**What you will do:** Copy all the data exactly, except the pictures.
(Beginning of Data records)
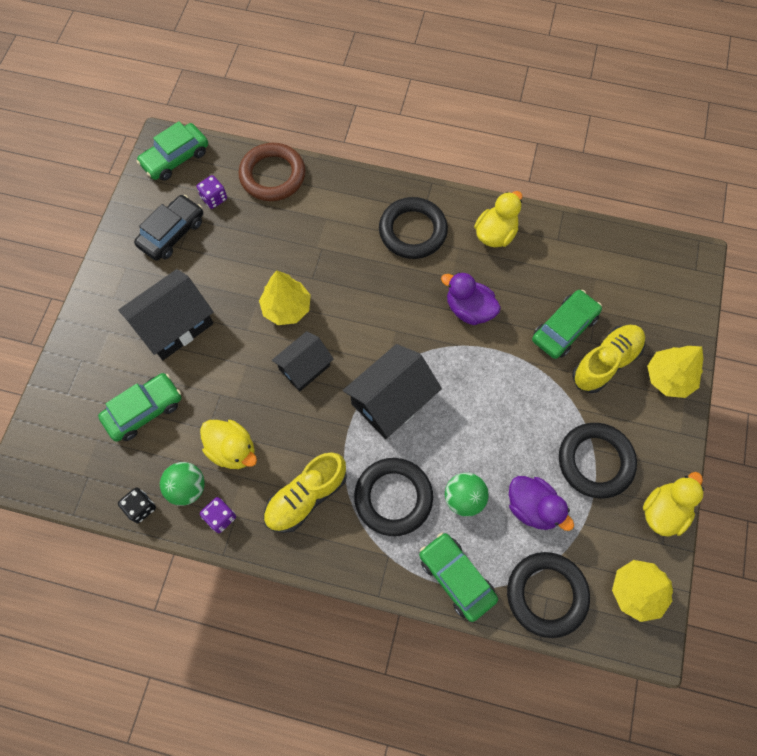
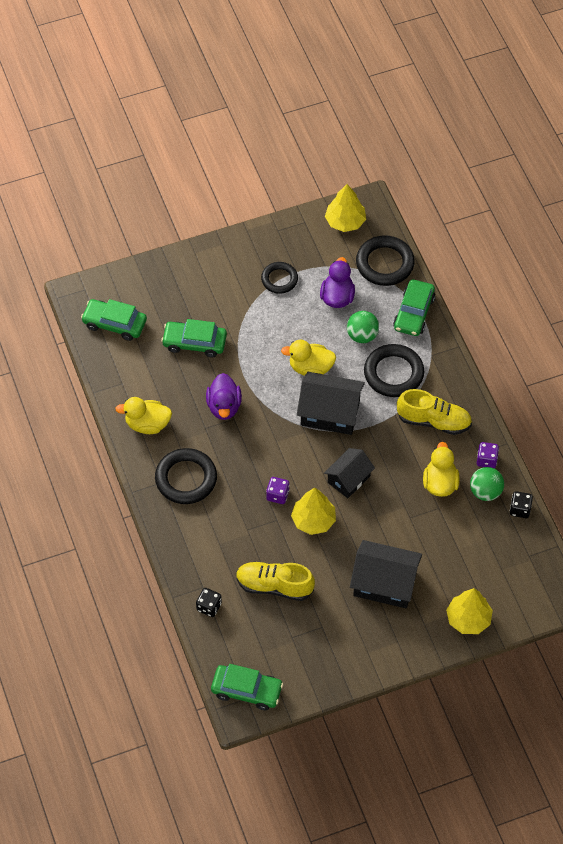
camera: 125 degrees left, 10 degrees down
(144, 410) = (459, 556): green car -> green car (114, 324)
(172, 233) = (314, 641): black car -> none
(214, 198) = (261, 634): purple dice -> purple dice (277, 495)
(272, 175) = (209, 607): brown ring -> black dice
(304, 367) = (348, 479): black house -> black house turned 60 degrees counterclockwise
(595, 461) = (279, 279): black ring -> black ring, size x0.63
(605, 362) = (202, 307): yellow shoe -> yellow shoe (274, 586)
(663, 511) = (283, 230): yellow duck -> yellow duck (310, 368)
(669, 378) = (186, 267): yellow tree -> yellow tree (468, 619)

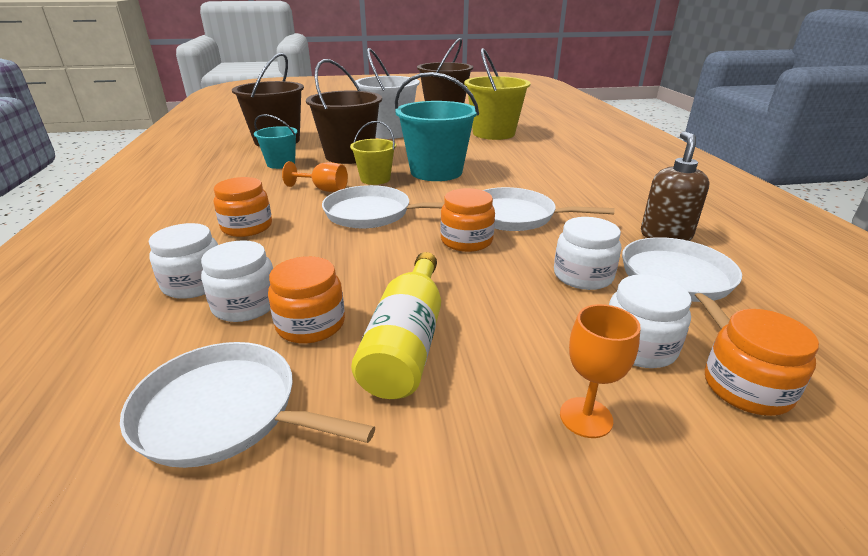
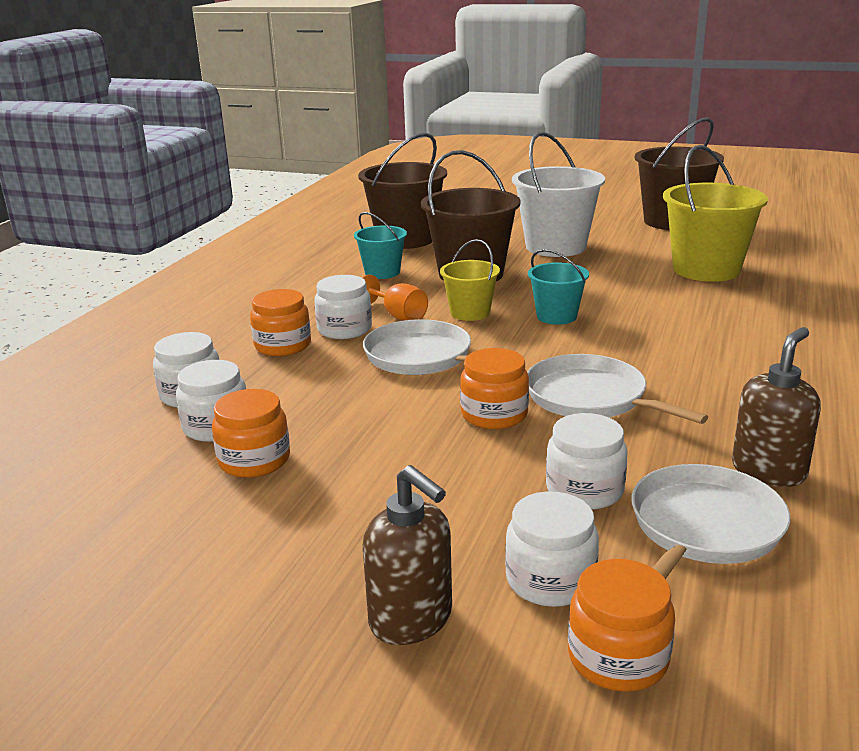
camera: 30 degrees right, 5 degrees down
(224, 412) = (130, 512): white pan -> none
(289, 206) = (344, 329): none -> white jar
(406, 342) = (321, 502): yellow bottle -> none
(436, 172) = (556, 316): turquoise bucket -> turquoise bucket, size x0.55
(586, 417) = (411, 620): orange goblet -> brown soap dispenser

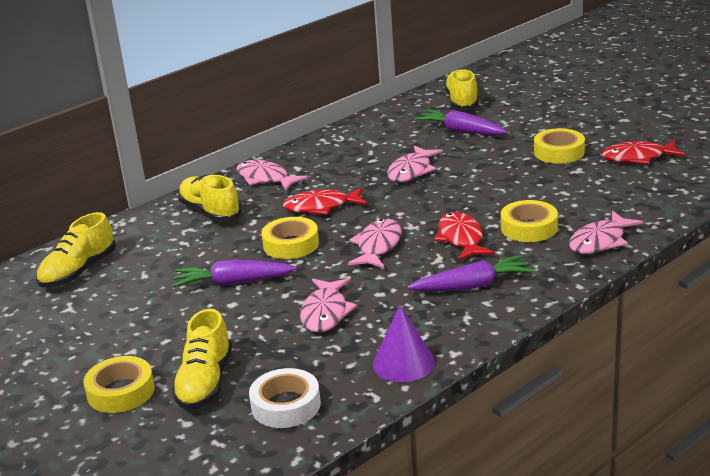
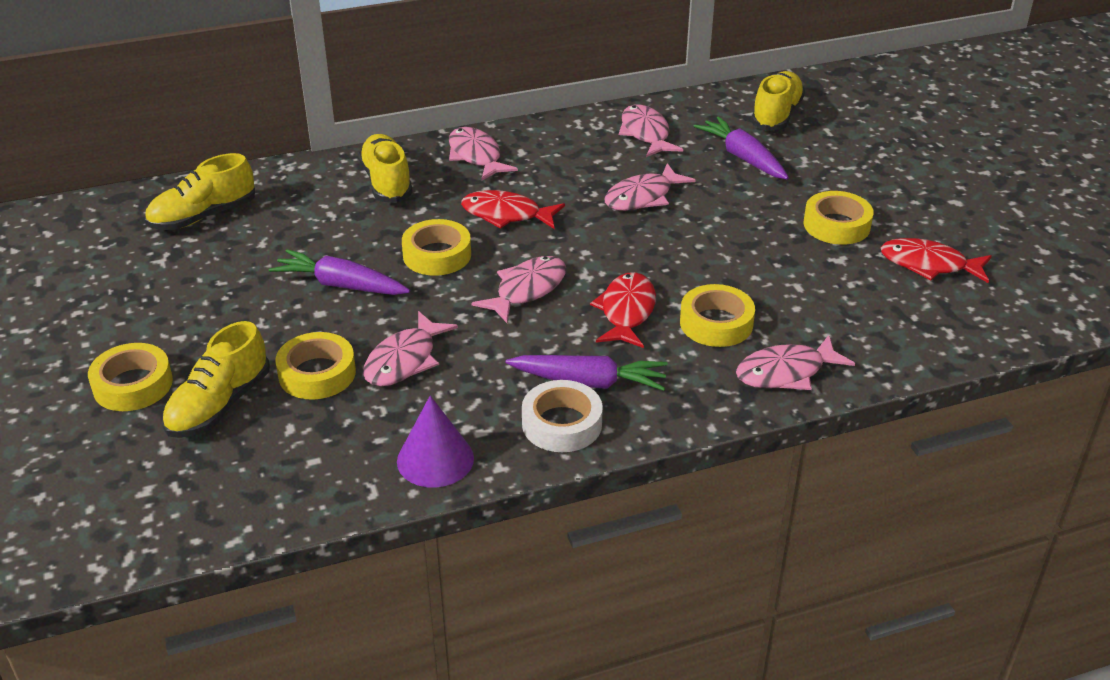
camera: 20 degrees right, 10 degrees up
(265, 340) = (317, 373): none -> yellow tape
(286, 405) = (275, 467): white tape -> white tape (562, 424)
(380, 134) = (646, 133): none -> pink fish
(End of Data records)
**Output of the task:**
camera: 125 degrees left, 10 degrees down
(144, 410) = (459, 556): green car -> green car (114, 324)
(172, 233) = (314, 641): black car -> none
(214, 198) = (261, 634): purple dice -> purple dice (277, 495)
(272, 175) = (209, 607): brown ring -> black dice
(304, 367) = (348, 479): black house -> black house turned 60 degrees counterclockwise
(595, 461) = (279, 279): black ring -> black ring, size x0.63
(605, 362) = (202, 307): yellow shoe -> yellow shoe (274, 586)
(663, 511) = (283, 230): yellow duck -> yellow duck (310, 368)
(669, 378) = (186, 267): yellow tree -> yellow tree (468, 619)

camera: 30 degrees right, 5 degrees down
(224, 412) = (130, 512): white pan -> none
(289, 206) = (344, 329): none -> white jar
(406, 342) = (321, 502): yellow bottle -> none
(436, 172) = (556, 316): turquoise bucket -> turquoise bucket, size x0.55
(586, 417) = (411, 620): orange goblet -> brown soap dispenser

camera: 20 degrees right, 10 degrees up
(265, 340) = (317, 373): none -> yellow tape
(286, 405) = (275, 467): white tape -> white tape (562, 424)
(380, 134) = (646, 133): none -> pink fish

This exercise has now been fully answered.